RECORDS TO USE ▸

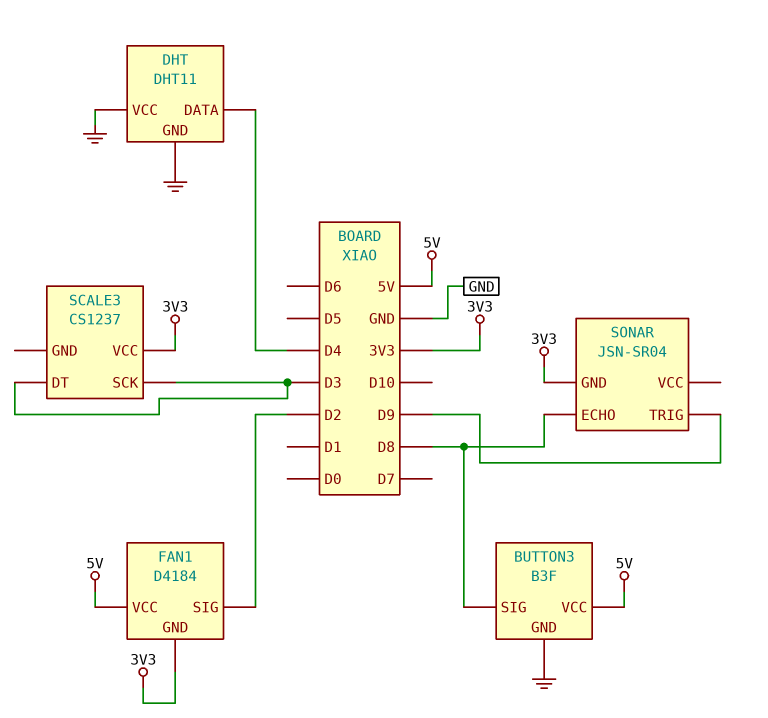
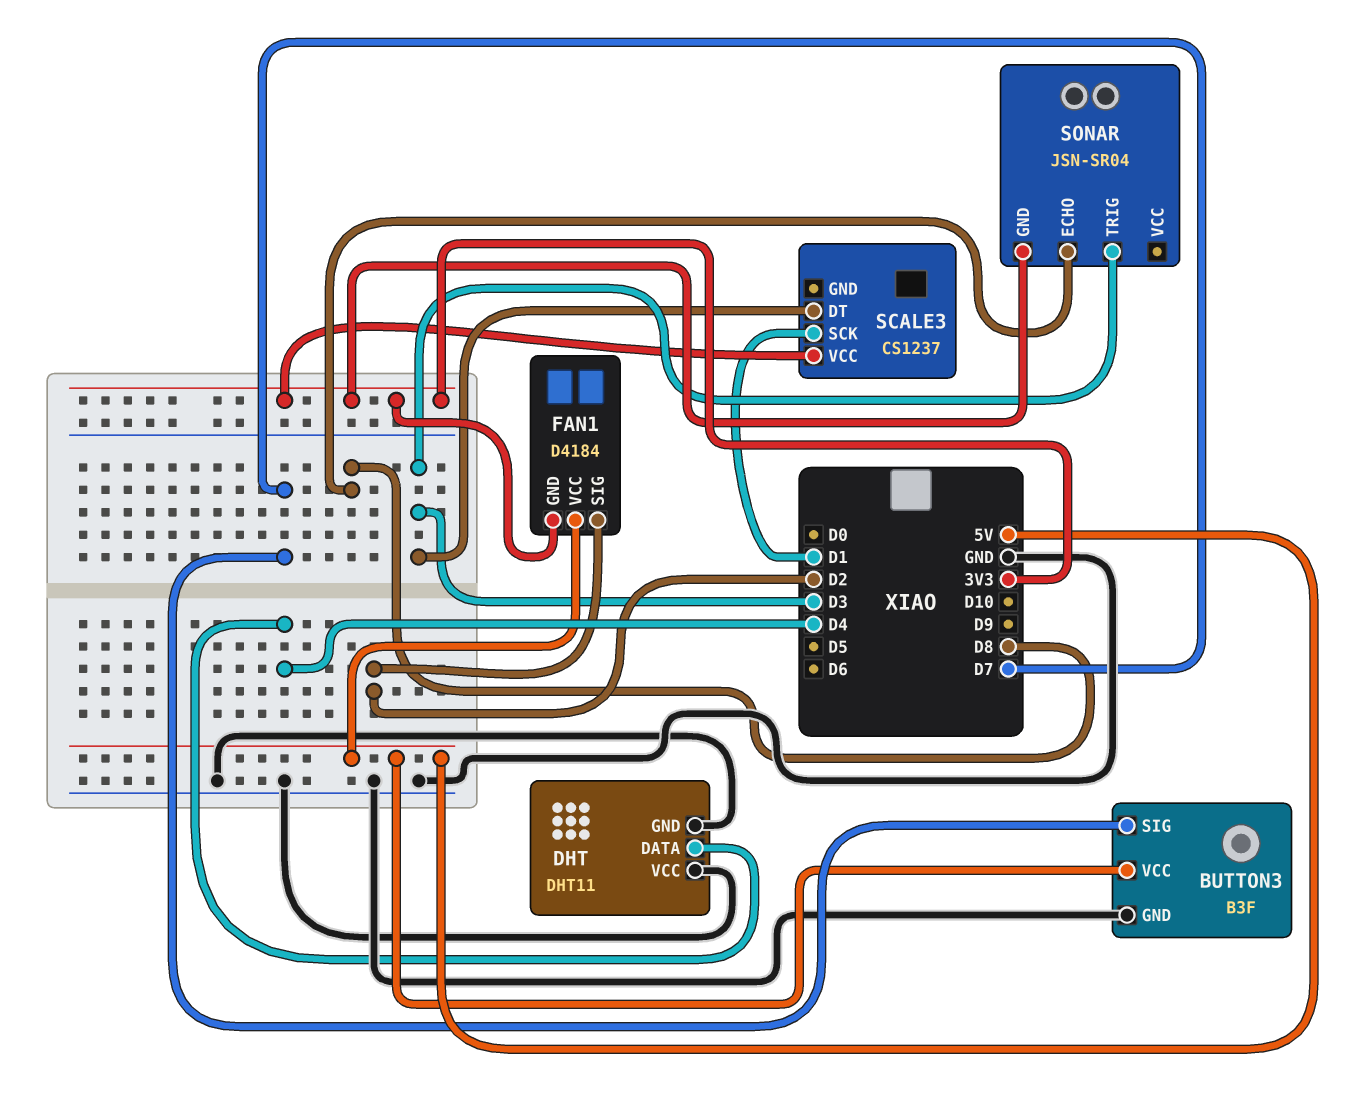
BUTTON3 pin SIG: D8 -> D7
SCALE3 pin SCK: D3 -> D1
SONAR pin TRIG: D9 -> D3

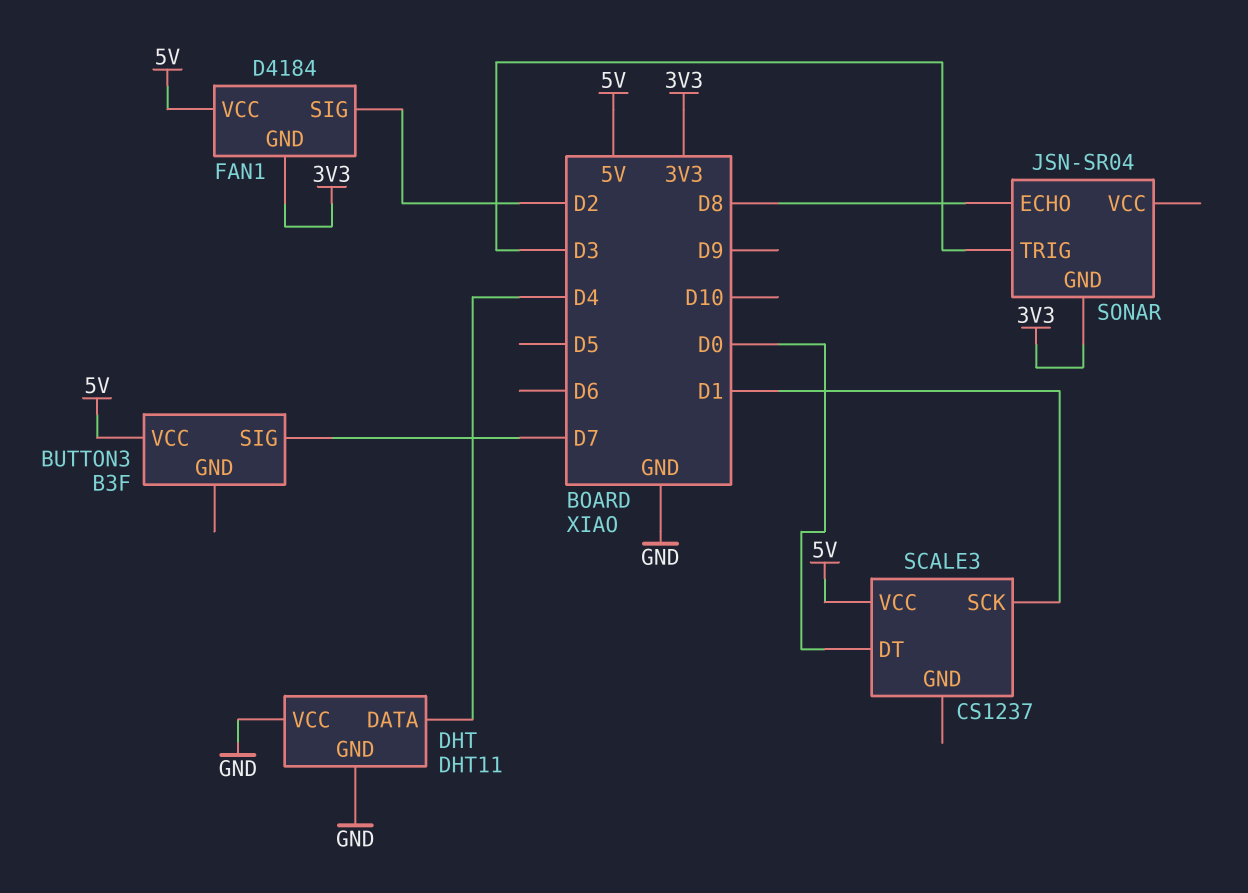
BUTTON3 pin GND: GND -> none
SCALE3 pin DT: D3 -> D0
SCALE3 pin VCC: 3V3 -> 5V

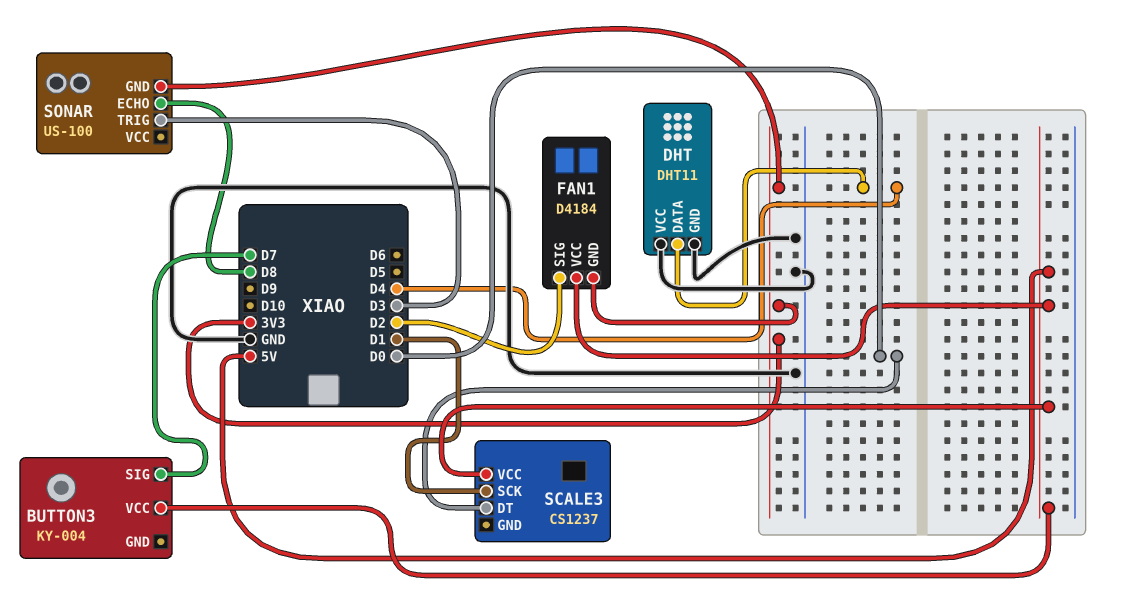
BUTTON3: B3F -> KY-004
SONAR: JSN-SR04 -> US-100

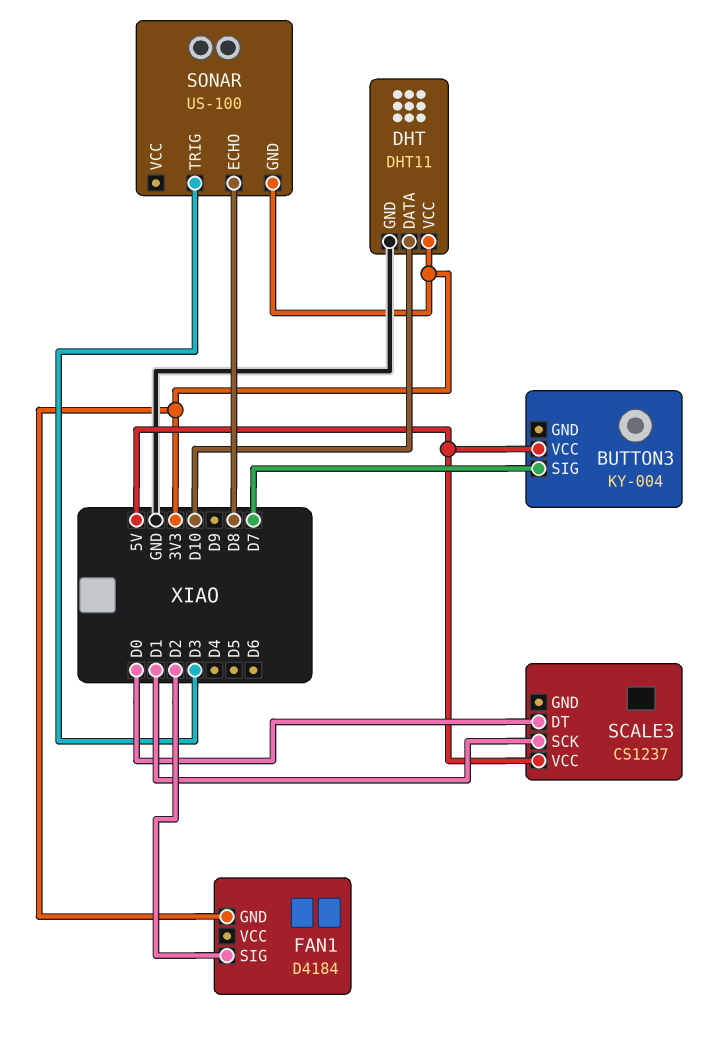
DHT pin DATA: D4 -> D10
DHT pin VCC: GND -> 3V3
FAN1 pin VCC: 5V -> none

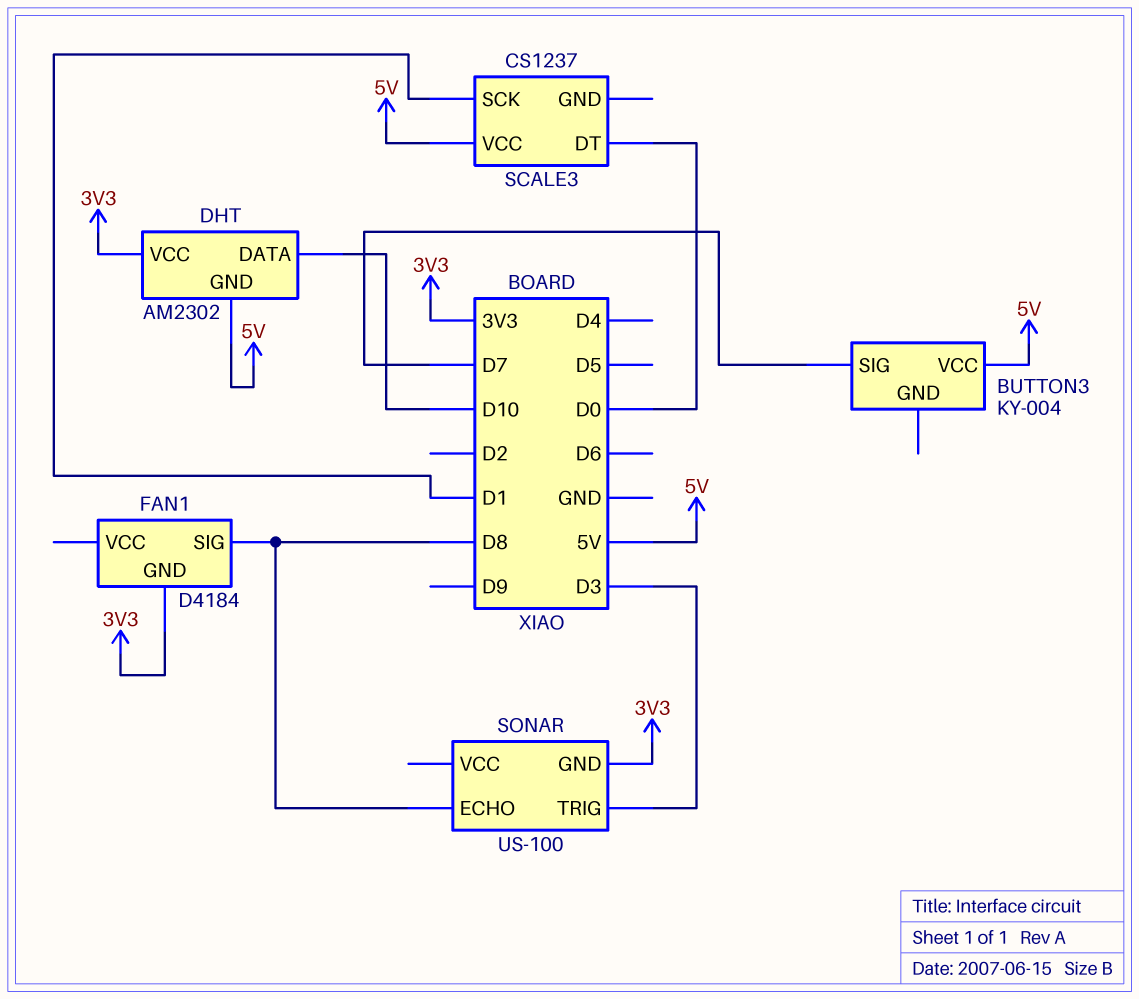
DHT: DHT11 -> AM2302
DHT pin GND: GND -> 5V
FAN1 pin SIG: D2 -> D8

AIM OF THE TASK ▸
I need the lines from the line holding "DHT pin DATA: D4 -> D10" through the end of the material, inclusive, restated word for word and without pictures.

ANSWER SECTION ▸
DHT pin DATA: D4 -> D10
DHT pin VCC: GND -> 3V3
FAN1 pin VCC: 5V -> none

DHT: DHT11 -> AM2302
DHT pin GND: GND -> 5V
FAN1 pin SIG: D2 -> D8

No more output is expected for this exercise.